[Stored dataset items]

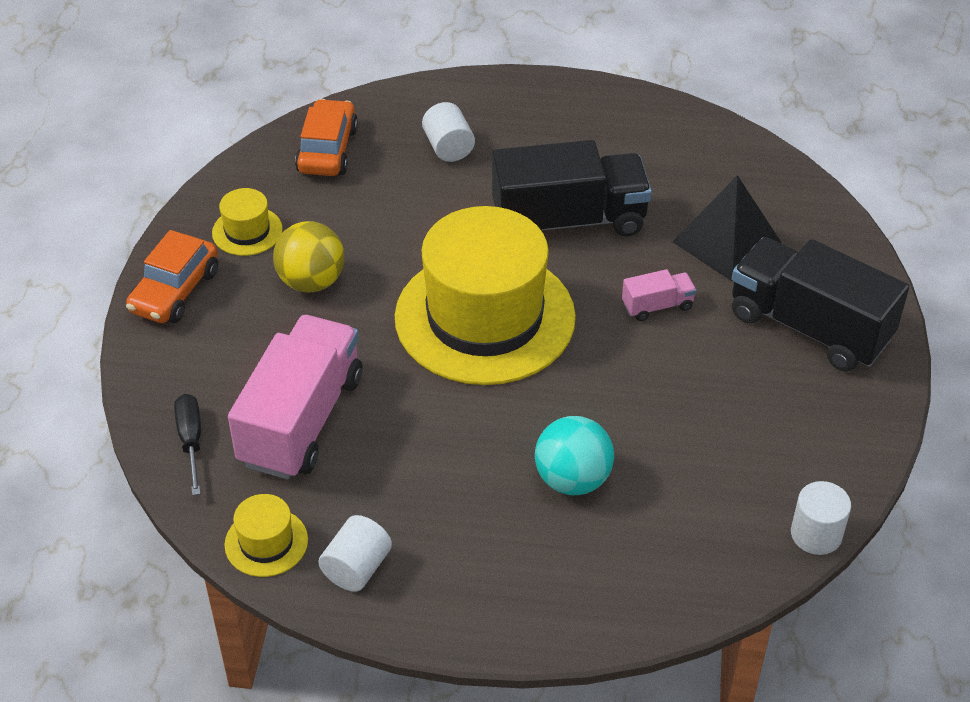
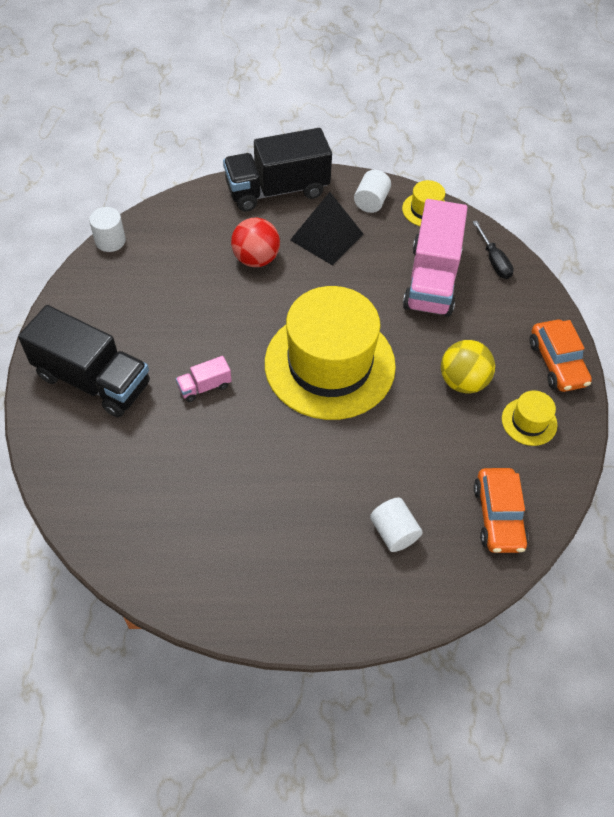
camera: 170 degrees right, 10 degrees up
(175, 291) = (557, 363): orange car -> orange car turned 150 degrees clockwise
(569, 220) = (278, 460): black truck -> black truck (277, 190)
(572, 479) = (256, 259): turquoise ball -> red ball
(727, 242) = (148, 452): black pyramid -> black pyramid (326, 237)

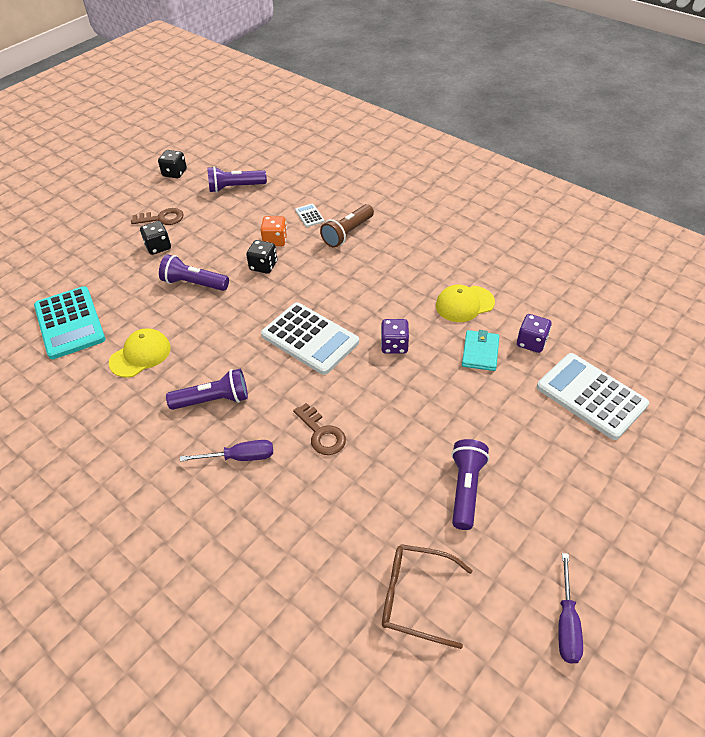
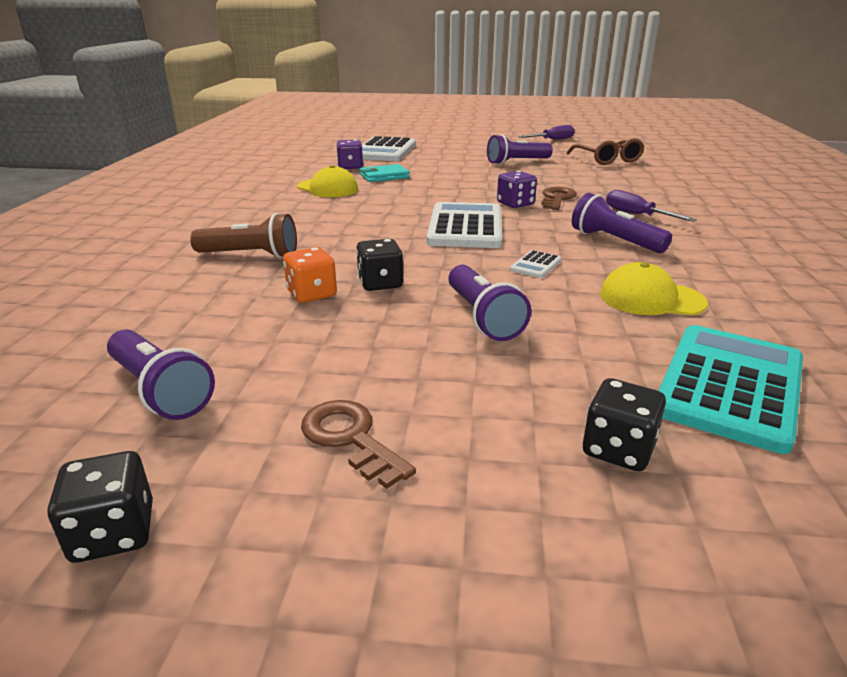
camera: 125 degrees left, 20 degrees down
(158, 247) = (444, 393): black dice -> black dice (618, 449)
(309, 216) = (223, 289): white calculator -> white calculator (535, 265)
(394, 345) = (420, 198): purple dice -> purple dice (515, 204)

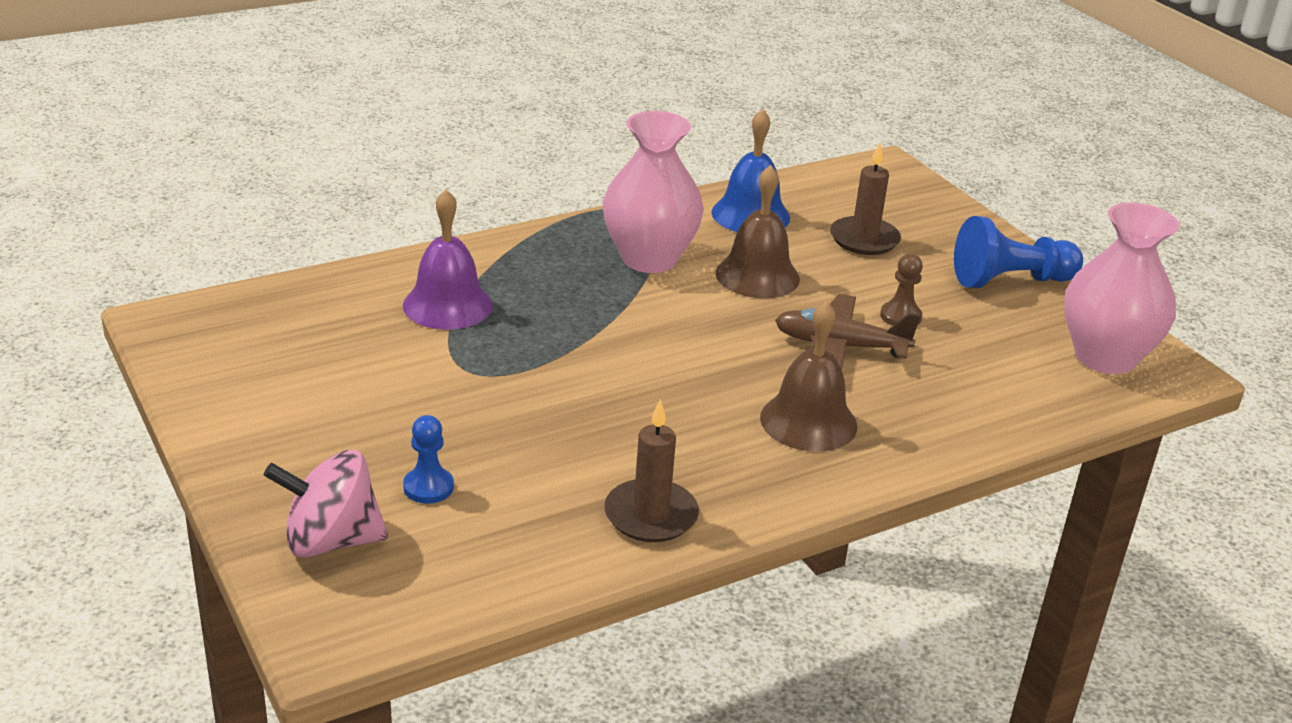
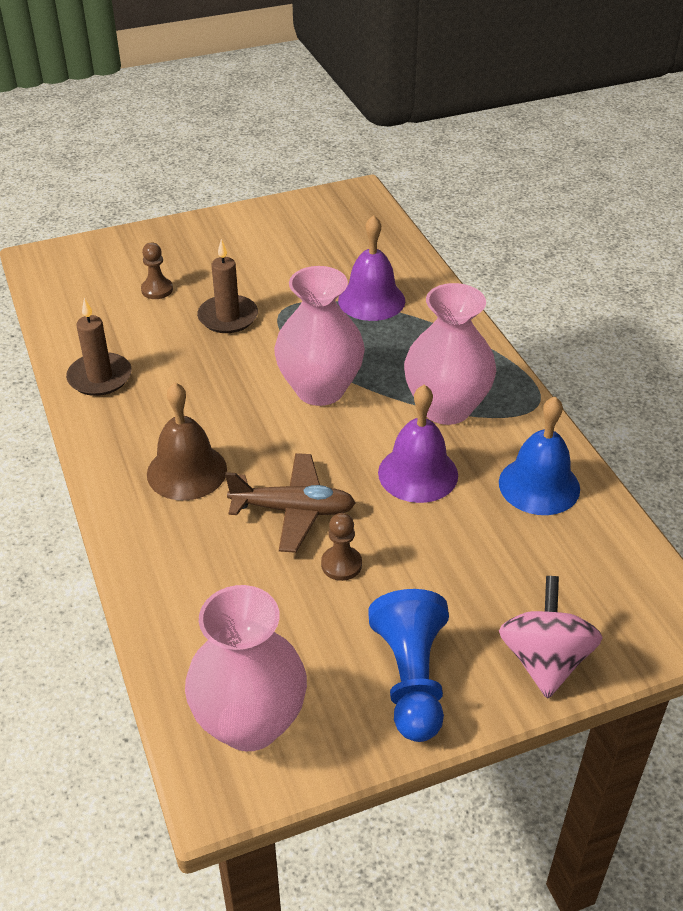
camera: 100 degrees right, 10 degrees up
(331, 541) = (118, 257): pink spinning top -> pink spinning top (544, 660)
(428, 487) = (157, 290): blue pawn -> brown pawn
(636, 337) = (320, 389): none -> pink vase
(757, 276) = (418, 473): brown bell -> purple bell
(840, 346) = (293, 510): brown plane -> brown plane turned 75 degrees clockwise
(864, 239) = (496, 566): brown candle -> brown candle (228, 317)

**WORK REQUIRED:** Print all the entries exactly as they appear, without the pictures.

**ANSWER TO THE PROBLEM:**
camera: 170 degrees right, 10 degrees up
(175, 291) = (557, 363): orange car -> orange car turned 150 degrees clockwise
(569, 220) = (278, 460): black truck -> black truck (277, 190)
(572, 479) = (256, 259): turquoise ball -> red ball
(727, 242) = (148, 452): black pyramid -> black pyramid (326, 237)

camera: 125 degrees left, 20 degrees down
(158, 247) = (444, 393): black dice -> black dice (618, 449)
(309, 216) = (223, 289): white calculator -> white calculator (535, 265)
(394, 345) = (420, 198): purple dice -> purple dice (515, 204)

camera: 100 degrees right, 10 degrees up
(331, 541) = (118, 257): pink spinning top -> pink spinning top (544, 660)
(428, 487) = (157, 290): blue pawn -> brown pawn
(636, 337) = (320, 389): none -> pink vase
(757, 276) = (418, 473): brown bell -> purple bell
(840, 346) = (293, 510): brown plane -> brown plane turned 75 degrees clockwise
(864, 239) = (496, 566): brown candle -> brown candle (228, 317)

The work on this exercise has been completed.